## Exercise objective
Lines from the one containing "R11: none -> 220k (0V, 5V)" through the end of the data below are to be transcribed exactly; leave out all others.

(Change listing data)
........

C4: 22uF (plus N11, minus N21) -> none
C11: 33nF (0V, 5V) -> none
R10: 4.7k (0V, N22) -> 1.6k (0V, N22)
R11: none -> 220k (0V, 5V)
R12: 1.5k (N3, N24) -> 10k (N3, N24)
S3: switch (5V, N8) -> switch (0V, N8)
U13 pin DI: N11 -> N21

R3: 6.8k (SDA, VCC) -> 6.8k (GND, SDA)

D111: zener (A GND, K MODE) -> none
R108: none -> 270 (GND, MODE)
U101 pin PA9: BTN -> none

........

## Finished task
R11: none -> 220k (0V, 5V)
R12: 1.5k (N3, N24) -> 10k (N3, N24)
S3: switch (5V, N8) -> switch (0V, N8)
U13 pin DI: N11 -> N21

R3: 6.8k (SDA, VCC) -> 6.8k (GND, SDA)

D111: zener (A GND, K MODE) -> none
R108: none -> 270 (GND, MODE)
U101 pin PA9: BTN -> none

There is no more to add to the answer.